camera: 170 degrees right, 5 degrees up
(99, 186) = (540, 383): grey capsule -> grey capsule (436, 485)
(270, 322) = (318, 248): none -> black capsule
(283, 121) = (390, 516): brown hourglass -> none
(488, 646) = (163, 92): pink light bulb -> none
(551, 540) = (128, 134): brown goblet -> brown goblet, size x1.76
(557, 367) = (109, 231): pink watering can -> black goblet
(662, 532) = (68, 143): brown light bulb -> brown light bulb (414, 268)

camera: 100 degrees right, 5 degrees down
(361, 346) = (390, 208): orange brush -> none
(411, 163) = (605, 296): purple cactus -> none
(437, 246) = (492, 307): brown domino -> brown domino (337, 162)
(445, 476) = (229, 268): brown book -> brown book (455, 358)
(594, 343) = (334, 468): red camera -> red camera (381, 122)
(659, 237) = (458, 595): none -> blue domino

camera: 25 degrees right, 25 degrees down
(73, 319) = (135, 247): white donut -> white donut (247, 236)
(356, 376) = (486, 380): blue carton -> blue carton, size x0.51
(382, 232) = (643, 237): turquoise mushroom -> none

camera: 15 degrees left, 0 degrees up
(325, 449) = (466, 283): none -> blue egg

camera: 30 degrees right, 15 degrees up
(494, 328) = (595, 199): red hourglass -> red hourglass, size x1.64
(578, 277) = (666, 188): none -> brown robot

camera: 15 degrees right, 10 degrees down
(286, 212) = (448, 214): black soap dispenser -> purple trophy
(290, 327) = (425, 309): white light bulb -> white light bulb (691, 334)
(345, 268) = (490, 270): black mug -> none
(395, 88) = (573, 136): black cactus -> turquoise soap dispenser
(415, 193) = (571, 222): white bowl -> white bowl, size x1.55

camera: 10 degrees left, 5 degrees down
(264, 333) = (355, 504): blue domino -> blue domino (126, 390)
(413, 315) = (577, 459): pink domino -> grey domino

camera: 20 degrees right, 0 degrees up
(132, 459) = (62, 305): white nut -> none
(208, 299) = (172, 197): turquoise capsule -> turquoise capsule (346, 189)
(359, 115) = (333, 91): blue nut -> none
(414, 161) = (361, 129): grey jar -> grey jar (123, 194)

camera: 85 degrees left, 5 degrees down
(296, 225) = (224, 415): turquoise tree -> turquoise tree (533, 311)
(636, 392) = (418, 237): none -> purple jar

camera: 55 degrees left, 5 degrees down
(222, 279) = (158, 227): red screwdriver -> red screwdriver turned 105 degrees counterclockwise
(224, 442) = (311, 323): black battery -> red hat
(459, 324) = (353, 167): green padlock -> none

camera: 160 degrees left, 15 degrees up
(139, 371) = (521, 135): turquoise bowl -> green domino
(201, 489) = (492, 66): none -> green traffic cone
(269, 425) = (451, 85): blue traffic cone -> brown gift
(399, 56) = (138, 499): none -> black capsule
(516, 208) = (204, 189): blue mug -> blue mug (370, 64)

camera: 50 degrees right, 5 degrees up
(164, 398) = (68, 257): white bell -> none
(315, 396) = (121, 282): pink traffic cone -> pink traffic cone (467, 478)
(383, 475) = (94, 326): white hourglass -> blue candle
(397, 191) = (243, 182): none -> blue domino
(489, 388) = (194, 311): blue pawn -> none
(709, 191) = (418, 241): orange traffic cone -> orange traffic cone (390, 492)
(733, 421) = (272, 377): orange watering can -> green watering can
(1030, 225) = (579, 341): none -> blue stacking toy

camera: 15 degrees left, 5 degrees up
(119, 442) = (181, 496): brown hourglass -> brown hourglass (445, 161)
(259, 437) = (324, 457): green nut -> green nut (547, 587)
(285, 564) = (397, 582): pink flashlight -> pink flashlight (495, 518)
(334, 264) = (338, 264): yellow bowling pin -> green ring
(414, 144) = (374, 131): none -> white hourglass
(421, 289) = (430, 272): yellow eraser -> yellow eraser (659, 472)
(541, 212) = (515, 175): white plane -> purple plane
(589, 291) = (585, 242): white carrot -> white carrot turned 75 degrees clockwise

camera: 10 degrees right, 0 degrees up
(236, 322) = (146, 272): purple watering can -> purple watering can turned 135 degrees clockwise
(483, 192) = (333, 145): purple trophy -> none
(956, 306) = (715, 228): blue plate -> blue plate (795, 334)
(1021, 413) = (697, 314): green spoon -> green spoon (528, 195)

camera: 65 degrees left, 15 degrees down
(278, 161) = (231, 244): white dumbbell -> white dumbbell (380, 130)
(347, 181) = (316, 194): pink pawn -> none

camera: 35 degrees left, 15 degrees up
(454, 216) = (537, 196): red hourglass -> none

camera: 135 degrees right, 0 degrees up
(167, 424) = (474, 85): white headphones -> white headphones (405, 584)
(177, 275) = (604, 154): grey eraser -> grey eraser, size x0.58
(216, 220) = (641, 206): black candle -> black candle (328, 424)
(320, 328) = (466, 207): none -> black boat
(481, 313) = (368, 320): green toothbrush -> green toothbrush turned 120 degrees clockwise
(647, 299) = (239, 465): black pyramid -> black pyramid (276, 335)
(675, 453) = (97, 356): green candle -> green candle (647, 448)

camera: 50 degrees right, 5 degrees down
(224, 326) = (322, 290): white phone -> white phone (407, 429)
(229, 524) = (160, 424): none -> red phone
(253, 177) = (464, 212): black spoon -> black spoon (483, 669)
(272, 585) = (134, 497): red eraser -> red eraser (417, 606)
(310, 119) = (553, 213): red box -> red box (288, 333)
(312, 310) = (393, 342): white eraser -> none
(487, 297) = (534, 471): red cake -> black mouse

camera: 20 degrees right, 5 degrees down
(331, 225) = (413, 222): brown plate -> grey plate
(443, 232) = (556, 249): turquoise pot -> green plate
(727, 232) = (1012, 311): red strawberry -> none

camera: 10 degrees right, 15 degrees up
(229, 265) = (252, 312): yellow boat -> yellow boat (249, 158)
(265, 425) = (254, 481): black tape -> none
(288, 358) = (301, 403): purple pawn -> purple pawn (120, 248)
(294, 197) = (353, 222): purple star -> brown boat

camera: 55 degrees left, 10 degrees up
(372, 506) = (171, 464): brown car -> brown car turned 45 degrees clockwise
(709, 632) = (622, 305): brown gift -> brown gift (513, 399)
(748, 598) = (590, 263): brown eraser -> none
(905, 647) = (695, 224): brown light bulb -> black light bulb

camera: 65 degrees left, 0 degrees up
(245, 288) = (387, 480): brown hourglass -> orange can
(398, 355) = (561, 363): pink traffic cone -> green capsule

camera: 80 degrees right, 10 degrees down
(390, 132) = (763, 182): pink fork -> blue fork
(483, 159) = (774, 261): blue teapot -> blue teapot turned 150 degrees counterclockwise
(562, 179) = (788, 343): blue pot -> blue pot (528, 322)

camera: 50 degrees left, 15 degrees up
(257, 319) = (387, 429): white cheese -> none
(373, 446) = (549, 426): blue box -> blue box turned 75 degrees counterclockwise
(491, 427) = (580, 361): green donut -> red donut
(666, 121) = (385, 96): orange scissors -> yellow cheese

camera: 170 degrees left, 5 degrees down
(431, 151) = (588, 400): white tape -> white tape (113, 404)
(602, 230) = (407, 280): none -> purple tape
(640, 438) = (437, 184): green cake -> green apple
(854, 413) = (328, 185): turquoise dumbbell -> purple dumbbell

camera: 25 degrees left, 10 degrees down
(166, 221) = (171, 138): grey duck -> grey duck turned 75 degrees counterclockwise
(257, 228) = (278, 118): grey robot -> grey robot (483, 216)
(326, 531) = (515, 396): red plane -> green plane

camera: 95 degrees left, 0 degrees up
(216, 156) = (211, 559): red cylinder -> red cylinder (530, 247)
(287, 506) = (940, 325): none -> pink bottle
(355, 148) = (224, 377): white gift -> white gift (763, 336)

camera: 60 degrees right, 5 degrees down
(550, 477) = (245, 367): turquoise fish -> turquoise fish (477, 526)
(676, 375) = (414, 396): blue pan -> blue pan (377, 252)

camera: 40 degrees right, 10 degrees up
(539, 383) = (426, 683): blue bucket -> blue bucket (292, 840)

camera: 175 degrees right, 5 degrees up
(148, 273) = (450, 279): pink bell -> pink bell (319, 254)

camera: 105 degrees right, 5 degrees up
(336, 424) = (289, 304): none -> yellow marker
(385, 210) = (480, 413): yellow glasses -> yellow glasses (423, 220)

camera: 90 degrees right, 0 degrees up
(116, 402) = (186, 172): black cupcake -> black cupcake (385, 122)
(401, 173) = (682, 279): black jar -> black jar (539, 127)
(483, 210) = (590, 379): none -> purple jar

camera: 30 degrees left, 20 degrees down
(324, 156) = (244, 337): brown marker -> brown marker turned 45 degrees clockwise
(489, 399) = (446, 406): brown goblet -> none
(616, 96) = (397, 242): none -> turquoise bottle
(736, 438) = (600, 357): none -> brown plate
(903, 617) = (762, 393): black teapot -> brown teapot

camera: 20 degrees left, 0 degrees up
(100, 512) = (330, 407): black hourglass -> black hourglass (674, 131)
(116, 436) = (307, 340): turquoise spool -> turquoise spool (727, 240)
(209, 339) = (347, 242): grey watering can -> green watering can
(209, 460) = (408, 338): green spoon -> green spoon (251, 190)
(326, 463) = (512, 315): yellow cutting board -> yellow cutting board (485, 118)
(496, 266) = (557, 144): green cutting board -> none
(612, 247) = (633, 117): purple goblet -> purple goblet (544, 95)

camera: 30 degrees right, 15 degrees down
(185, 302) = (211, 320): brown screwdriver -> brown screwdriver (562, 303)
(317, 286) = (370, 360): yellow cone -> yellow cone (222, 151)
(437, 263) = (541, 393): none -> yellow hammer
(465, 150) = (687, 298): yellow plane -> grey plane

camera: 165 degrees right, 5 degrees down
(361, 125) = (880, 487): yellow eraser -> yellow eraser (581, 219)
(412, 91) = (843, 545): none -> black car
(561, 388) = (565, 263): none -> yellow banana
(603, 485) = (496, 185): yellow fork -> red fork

Try it: Only one stretch of the entries above is wanted: the lines from the one containing "camera: 50 degrees right, 5 degrees up" through the one containing "(119, 442) = (181, 496): brown". Please reproduce it exactly.

Reply to the task:
camera: 50 degrees right, 5 degrees up
(164, 398) = (68, 257): white bell -> none
(315, 396) = (121, 282): pink traffic cone -> pink traffic cone (467, 478)
(383, 475) = (94, 326): white hourglass -> blue candle
(397, 191) = (243, 182): none -> blue domino
(489, 388) = (194, 311): blue pawn -> none
(709, 191) = (418, 241): orange traffic cone -> orange traffic cone (390, 492)
(733, 421) = (272, 377): orange watering can -> green watering can
(1030, 225) = (579, 341): none -> blue stacking toy

camera: 15 degrees left, 5 degrees up
(119, 442) = (181, 496): brown hourglass -> brown hourglass (445, 161)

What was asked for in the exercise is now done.